From the records below, copy out exactly the lines from the one containing "green cylinder: 4 -> 2" to the one containing "orange heart: 2 -> 4", both included. Add nothing else.

[[ EXERCISE DATA, beginning ]]

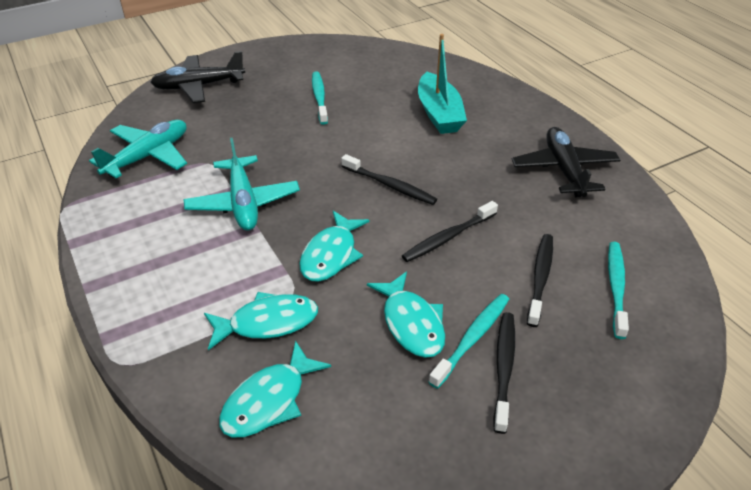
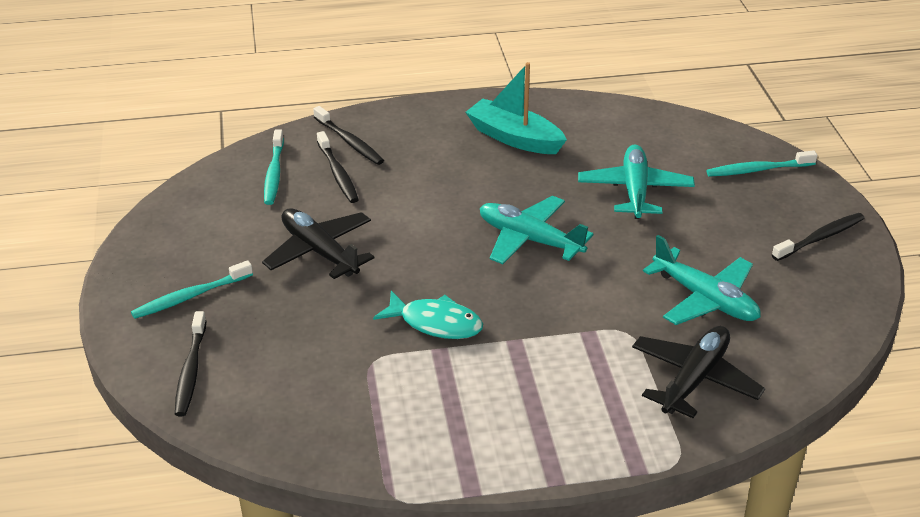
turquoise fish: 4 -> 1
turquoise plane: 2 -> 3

[[ EXERCISE DATA, end ]]
[[ EXERCISE DATA, beginning ]]

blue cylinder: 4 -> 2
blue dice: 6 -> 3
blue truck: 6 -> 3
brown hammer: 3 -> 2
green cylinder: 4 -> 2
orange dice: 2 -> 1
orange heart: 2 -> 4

[[ EXERCISE DATA, end ]]

_FINAL ANSWER:_
green cylinder: 4 -> 2
orange dice: 2 -> 1
orange heart: 2 -> 4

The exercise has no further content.